Instructions to follow ->
Rewrite all of the records below, replacing "absolute pixels" with "image pixels" and changing nothing else. Omit the pictures from your version.

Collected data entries
^^^^^^^^
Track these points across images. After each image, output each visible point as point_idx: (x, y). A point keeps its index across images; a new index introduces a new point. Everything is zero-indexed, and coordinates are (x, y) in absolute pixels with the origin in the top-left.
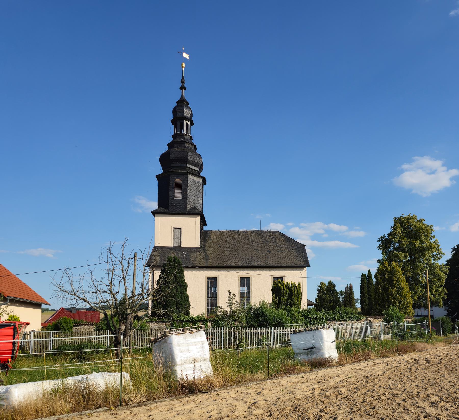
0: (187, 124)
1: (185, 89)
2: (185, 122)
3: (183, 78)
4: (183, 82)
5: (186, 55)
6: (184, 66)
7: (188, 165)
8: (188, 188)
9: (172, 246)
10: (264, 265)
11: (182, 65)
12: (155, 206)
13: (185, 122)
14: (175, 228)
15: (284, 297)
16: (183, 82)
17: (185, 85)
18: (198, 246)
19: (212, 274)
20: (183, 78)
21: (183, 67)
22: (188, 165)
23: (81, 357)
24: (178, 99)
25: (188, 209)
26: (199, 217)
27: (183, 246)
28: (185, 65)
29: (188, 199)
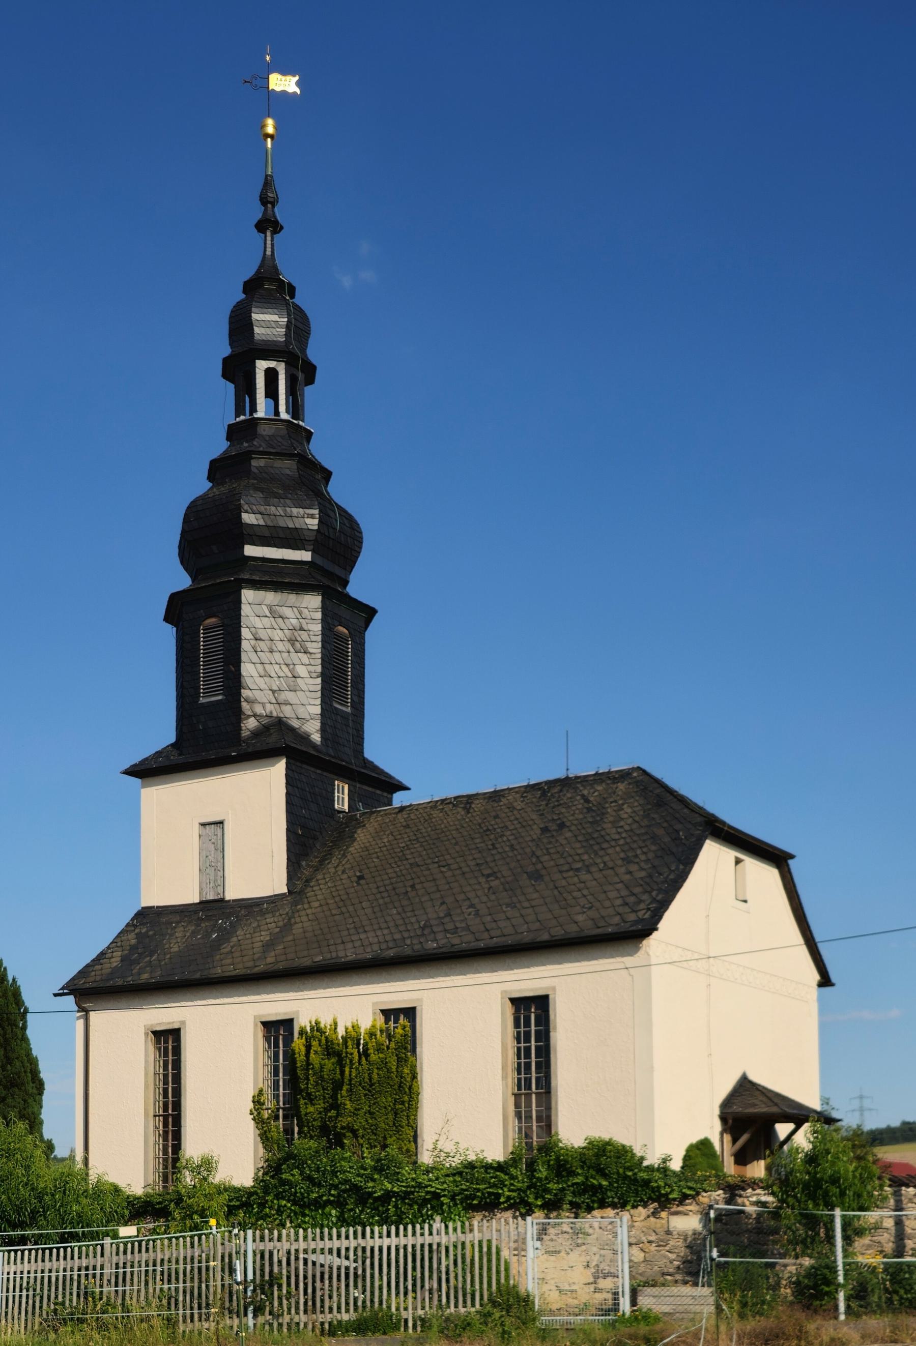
0: (271, 375)
1: (277, 228)
2: (261, 365)
3: (268, 183)
4: (267, 200)
5: (283, 83)
6: (270, 129)
7: (251, 551)
8: (245, 645)
9: (197, 901)
10: (590, 930)
11: (264, 126)
12: (162, 732)
13: (261, 365)
14: (203, 825)
15: (310, 1099)
16: (267, 200)
17: (279, 213)
18: (284, 890)
19: (528, 979)
20: (268, 183)
21: (267, 136)
22: (251, 551)
23: (360, 1329)
24: (249, 272)
25: (245, 734)
26: (281, 766)
27: (230, 895)
28: (276, 128)
29: (245, 693)
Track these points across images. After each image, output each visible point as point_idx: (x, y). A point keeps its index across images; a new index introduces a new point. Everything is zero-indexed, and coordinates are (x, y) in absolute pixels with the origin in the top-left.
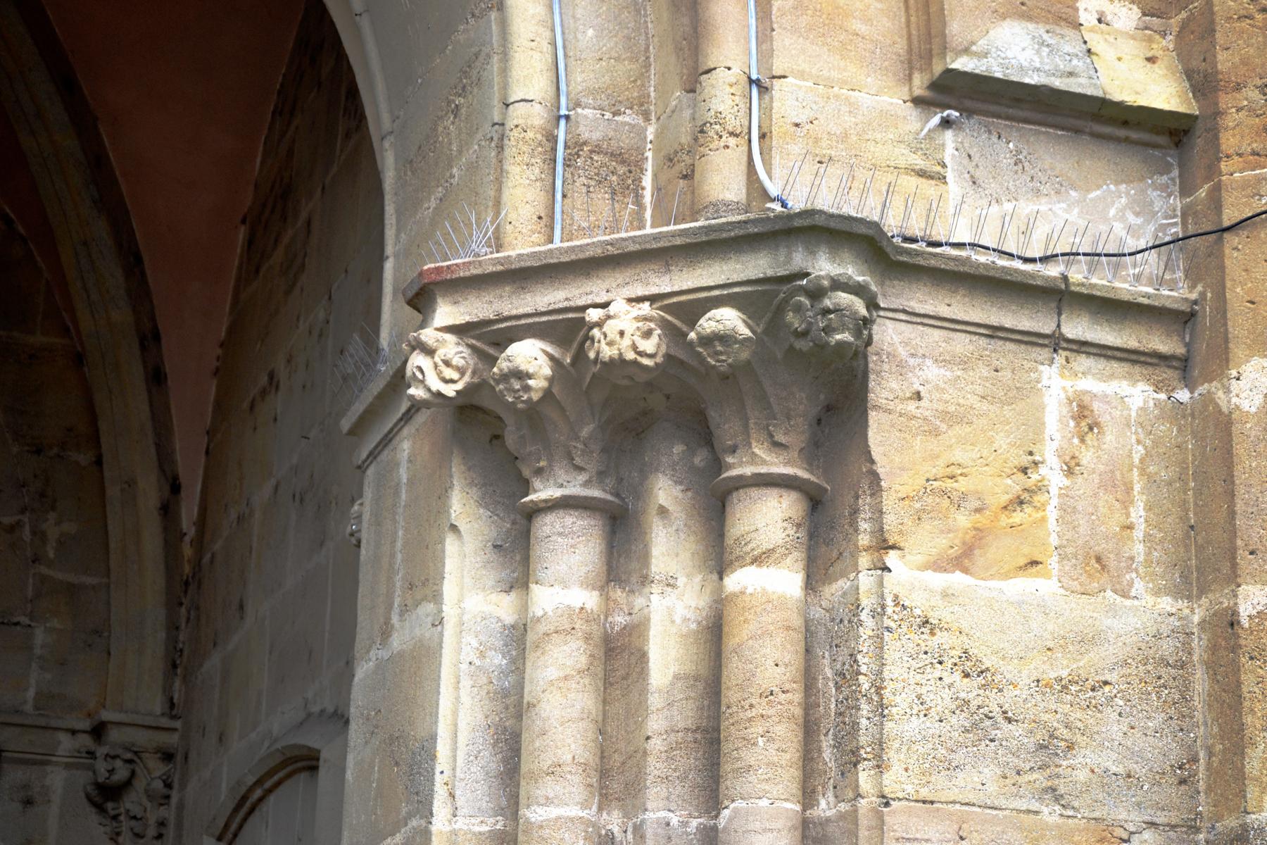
^^^^^^^^
The reply ->
Track these points across images. After each image, output each visible point as point_idx: (x, y). A point keeps its index across images; a new index introduces a new point. Everything is zero-indexed, and coordinates are (x, y) in image pixels with the origin in the top-left.
0: (187, 124)
1: (185, 89)
2: (185, 122)
3: (183, 78)
4: (183, 82)
5: (186, 55)
6: (184, 66)
7: (188, 165)
8: (188, 188)
9: (172, 246)
10: (264, 265)
11: (182, 65)
12: (155, 206)
13: (185, 122)
14: (175, 228)
15: (284, 297)
16: (183, 82)
17: (185, 85)
18: (198, 246)
19: (212, 274)
20: (183, 78)
21: (183, 67)
22: (188, 165)
23: (81, 357)
24: (178, 99)
25: (188, 209)
26: (199, 217)
27: (183, 246)
28: (185, 65)
29: (188, 199)
0: (271, 375)
1: (277, 228)
2: (261, 365)
3: (268, 183)
4: (267, 200)
5: (283, 83)
6: (270, 129)
7: (251, 551)
8: (245, 645)
9: (197, 901)
10: (590, 930)
11: (264, 126)
12: (162, 732)
13: (261, 365)
14: (203, 825)
15: (310, 1099)
16: (267, 200)
17: (279, 213)
18: (284, 890)
19: (528, 979)
20: (268, 183)
21: (267, 136)
22: (251, 551)
23: (360, 1329)
24: (249, 272)
25: (245, 734)
26: (281, 766)
27: (230, 895)
28: (276, 128)
29: (245, 693)
Track these points across images. After each image, output each visible point as point_idx: (x, y). A point keeps its index across images; a new index introduces a new point. Everything is zero-indexed, and coordinates are (x, y) in image pixels with the origin in the top-left.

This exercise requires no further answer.